= PROMPT =
Identify every line of the data below that contains the string "kern", matching case exactly, and copy each such line in full.
### PROVIDED INFORMATION ###
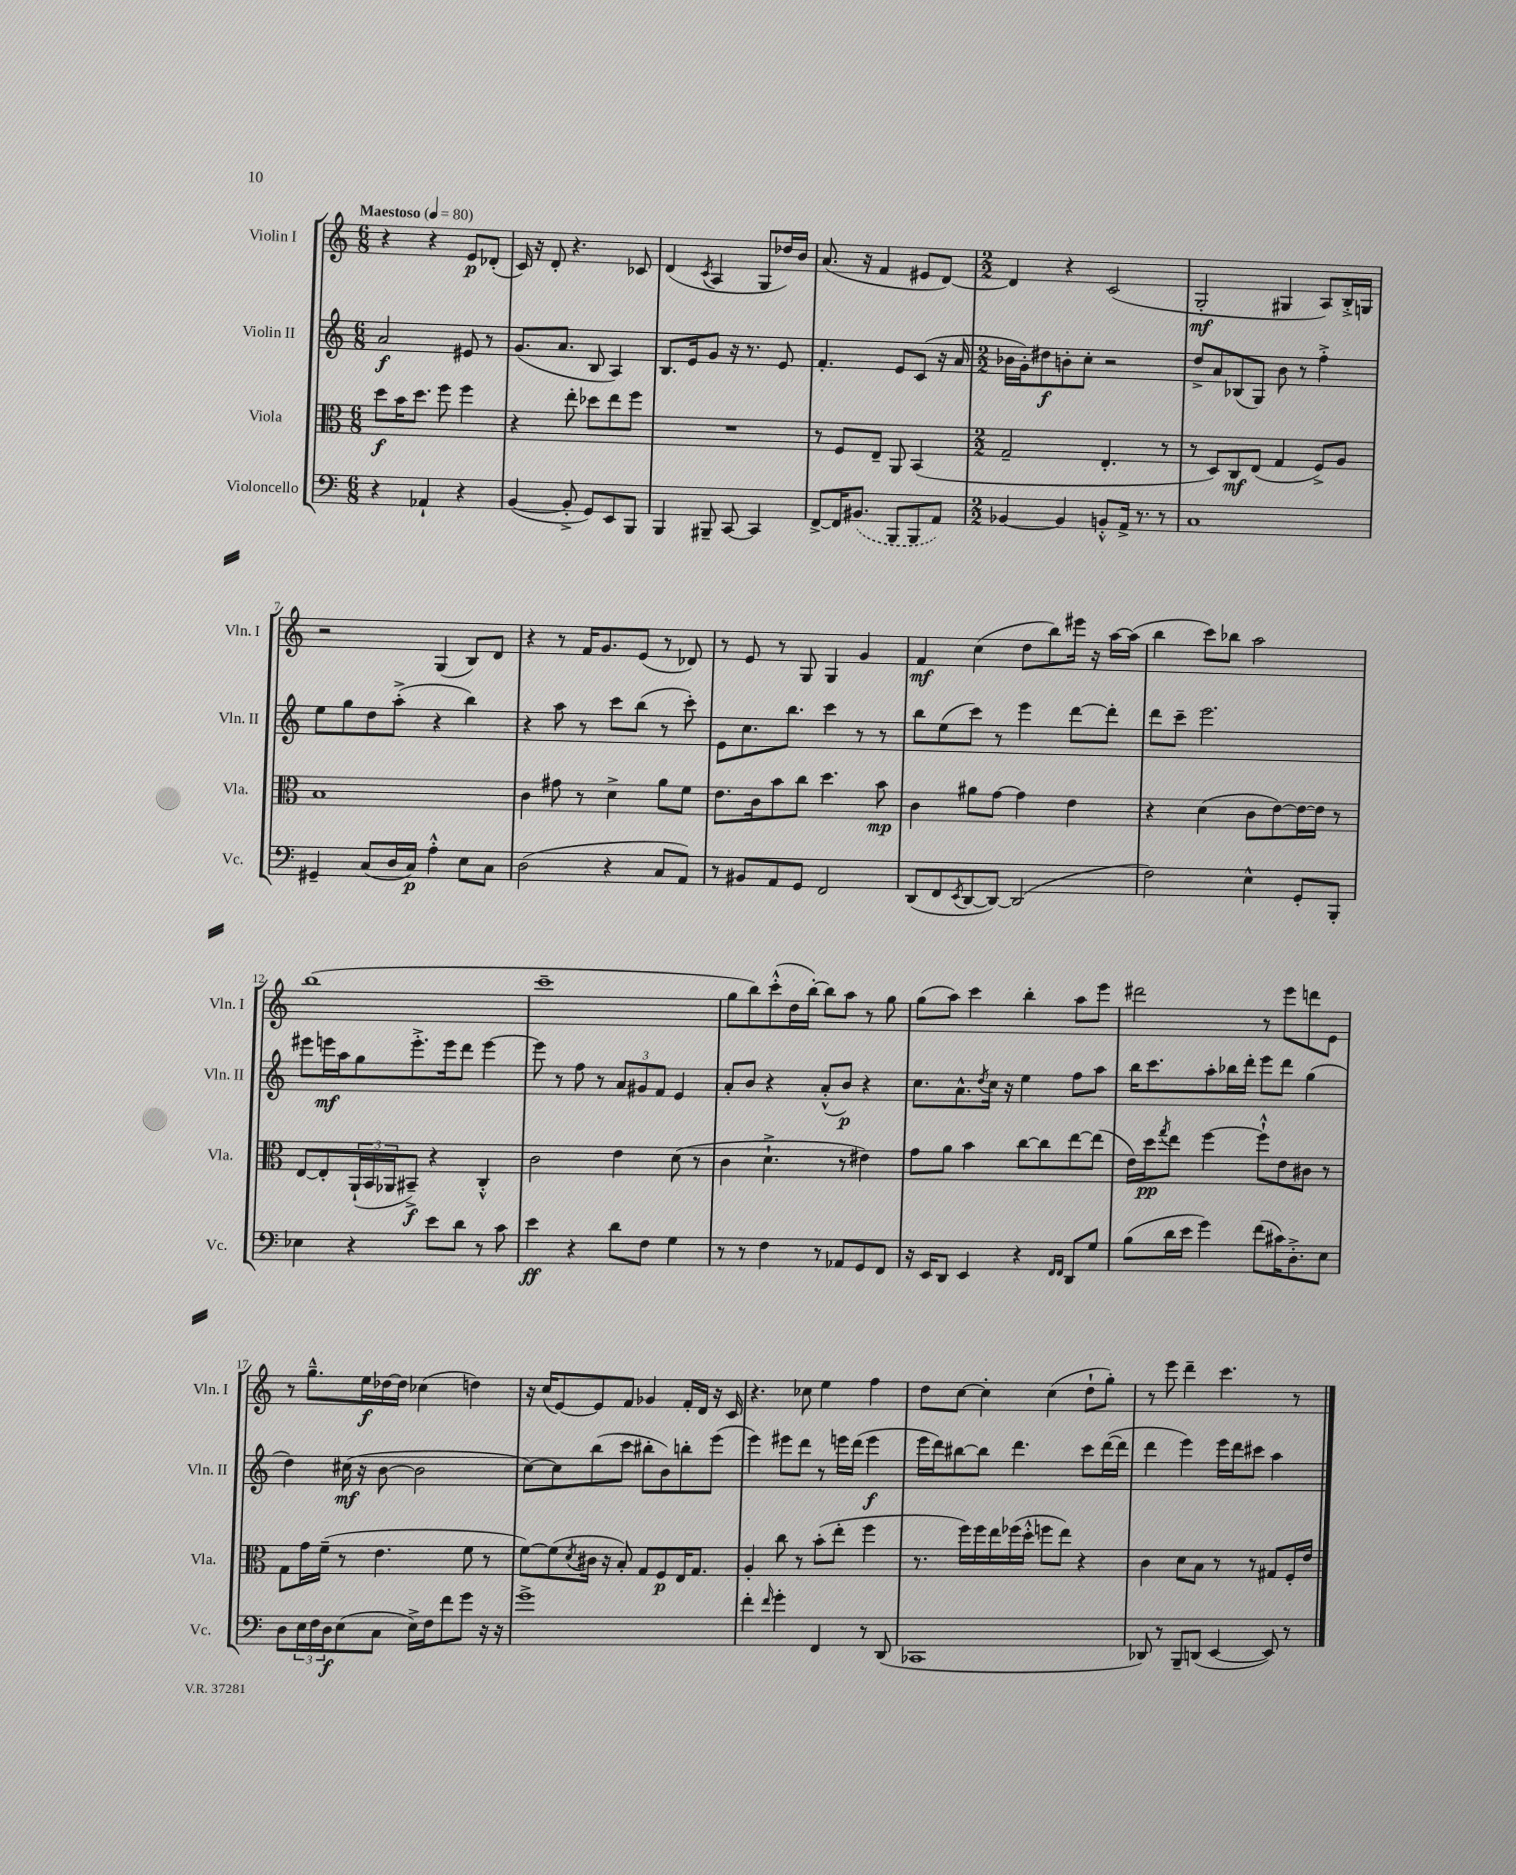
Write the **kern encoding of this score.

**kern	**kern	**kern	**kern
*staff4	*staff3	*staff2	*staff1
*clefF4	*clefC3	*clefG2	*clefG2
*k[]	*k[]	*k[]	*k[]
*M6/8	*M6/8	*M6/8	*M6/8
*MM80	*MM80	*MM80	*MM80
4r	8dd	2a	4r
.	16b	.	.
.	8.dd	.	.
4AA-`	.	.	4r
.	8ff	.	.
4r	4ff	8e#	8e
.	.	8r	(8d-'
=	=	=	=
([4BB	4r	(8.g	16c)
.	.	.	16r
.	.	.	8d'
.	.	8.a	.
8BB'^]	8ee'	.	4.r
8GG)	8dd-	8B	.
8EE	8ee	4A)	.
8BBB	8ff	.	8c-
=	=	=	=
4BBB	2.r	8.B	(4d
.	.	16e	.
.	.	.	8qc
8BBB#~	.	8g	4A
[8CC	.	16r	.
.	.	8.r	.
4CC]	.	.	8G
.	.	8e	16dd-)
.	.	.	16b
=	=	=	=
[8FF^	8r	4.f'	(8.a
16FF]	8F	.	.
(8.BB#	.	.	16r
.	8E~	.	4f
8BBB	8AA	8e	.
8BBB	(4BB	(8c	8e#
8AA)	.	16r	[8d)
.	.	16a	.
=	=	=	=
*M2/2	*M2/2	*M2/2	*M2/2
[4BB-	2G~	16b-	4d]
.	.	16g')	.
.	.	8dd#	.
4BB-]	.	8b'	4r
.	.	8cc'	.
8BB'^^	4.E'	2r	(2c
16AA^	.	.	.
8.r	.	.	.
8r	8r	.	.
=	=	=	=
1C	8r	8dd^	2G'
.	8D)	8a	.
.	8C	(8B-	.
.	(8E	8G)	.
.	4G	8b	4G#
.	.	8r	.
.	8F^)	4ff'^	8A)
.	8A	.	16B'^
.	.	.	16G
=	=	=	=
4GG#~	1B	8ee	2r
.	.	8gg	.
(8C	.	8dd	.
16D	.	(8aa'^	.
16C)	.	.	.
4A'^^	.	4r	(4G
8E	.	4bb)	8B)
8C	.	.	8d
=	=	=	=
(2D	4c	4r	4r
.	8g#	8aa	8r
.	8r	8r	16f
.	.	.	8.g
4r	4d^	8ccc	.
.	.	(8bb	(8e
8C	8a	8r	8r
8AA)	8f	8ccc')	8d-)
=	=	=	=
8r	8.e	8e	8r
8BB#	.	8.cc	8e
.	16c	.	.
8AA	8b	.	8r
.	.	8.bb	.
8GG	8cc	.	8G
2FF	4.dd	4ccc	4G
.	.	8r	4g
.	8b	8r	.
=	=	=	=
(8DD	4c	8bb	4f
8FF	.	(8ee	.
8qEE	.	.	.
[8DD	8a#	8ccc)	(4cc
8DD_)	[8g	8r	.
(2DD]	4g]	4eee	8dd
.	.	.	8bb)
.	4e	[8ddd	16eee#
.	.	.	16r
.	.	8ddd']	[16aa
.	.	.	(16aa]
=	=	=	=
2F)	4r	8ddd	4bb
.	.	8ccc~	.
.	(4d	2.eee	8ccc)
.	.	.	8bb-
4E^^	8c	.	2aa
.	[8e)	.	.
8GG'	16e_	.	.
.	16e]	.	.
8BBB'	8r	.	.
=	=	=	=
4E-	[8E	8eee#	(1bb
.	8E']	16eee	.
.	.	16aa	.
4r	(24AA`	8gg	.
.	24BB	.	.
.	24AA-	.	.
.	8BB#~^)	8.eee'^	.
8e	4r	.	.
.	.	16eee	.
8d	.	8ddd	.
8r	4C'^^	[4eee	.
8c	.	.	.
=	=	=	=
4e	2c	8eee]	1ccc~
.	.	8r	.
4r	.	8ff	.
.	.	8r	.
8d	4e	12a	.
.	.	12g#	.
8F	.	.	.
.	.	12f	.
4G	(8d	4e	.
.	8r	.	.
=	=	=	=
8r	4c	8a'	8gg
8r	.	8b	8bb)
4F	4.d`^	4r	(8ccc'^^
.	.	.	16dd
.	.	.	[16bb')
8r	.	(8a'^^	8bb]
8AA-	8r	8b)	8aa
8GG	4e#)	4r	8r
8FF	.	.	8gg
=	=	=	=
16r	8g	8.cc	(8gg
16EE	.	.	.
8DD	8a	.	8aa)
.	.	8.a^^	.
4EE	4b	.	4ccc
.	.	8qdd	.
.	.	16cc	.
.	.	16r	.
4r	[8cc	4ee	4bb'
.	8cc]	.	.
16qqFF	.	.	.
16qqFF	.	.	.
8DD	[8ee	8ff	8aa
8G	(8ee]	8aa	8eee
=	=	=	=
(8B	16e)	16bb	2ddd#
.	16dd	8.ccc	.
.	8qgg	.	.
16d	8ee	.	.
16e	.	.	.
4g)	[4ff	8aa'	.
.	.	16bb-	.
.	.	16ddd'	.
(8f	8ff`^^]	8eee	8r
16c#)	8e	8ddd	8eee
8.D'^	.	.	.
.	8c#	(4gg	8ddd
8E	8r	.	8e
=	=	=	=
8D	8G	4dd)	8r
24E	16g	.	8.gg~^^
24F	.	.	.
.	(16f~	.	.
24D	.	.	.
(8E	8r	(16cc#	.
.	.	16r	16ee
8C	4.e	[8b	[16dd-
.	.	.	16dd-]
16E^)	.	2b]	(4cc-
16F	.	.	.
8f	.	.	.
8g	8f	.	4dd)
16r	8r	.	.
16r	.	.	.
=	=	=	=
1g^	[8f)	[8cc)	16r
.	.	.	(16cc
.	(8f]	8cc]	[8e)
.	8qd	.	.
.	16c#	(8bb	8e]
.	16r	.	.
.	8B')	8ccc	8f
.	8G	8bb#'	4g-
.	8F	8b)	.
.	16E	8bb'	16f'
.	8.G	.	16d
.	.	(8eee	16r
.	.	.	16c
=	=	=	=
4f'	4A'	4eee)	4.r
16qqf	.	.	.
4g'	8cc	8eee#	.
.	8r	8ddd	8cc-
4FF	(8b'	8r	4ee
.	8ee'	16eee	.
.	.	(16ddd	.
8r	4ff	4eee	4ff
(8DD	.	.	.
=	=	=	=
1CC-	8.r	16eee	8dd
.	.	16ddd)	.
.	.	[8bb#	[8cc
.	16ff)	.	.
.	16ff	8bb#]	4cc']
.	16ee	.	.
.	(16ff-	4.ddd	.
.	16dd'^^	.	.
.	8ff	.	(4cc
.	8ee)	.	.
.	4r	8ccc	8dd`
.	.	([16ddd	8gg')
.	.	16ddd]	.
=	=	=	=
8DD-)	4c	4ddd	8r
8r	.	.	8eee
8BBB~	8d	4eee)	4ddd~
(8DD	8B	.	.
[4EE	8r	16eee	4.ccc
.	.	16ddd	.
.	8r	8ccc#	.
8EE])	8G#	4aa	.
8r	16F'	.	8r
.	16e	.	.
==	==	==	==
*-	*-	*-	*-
###
### PROVIDED INFORMATION ###
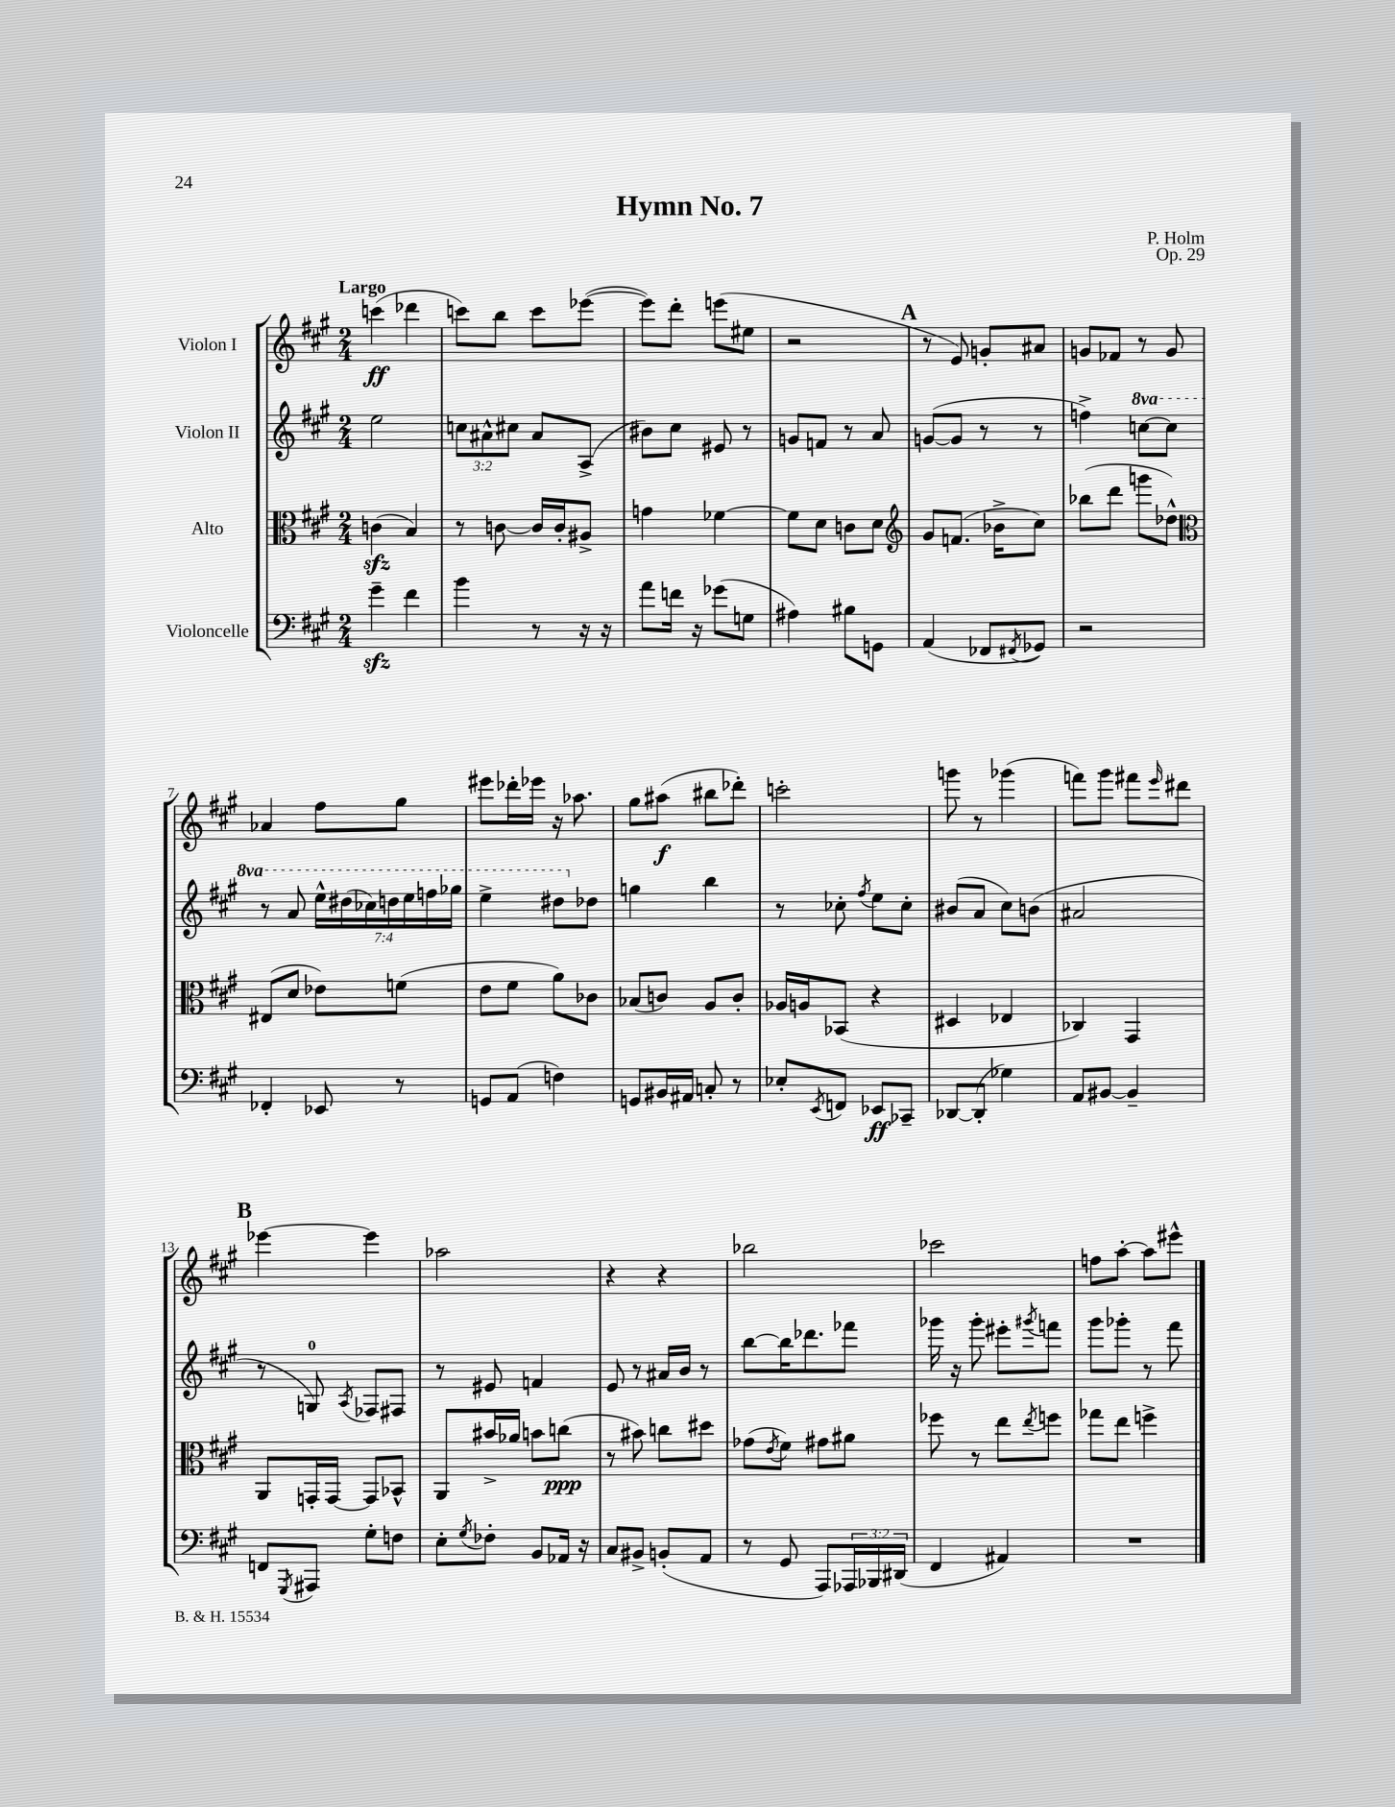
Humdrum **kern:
###
= REPLY =
Write the **kern encoding of this score.
**kern	**kern	**kern	**kern
Humdrum **kern:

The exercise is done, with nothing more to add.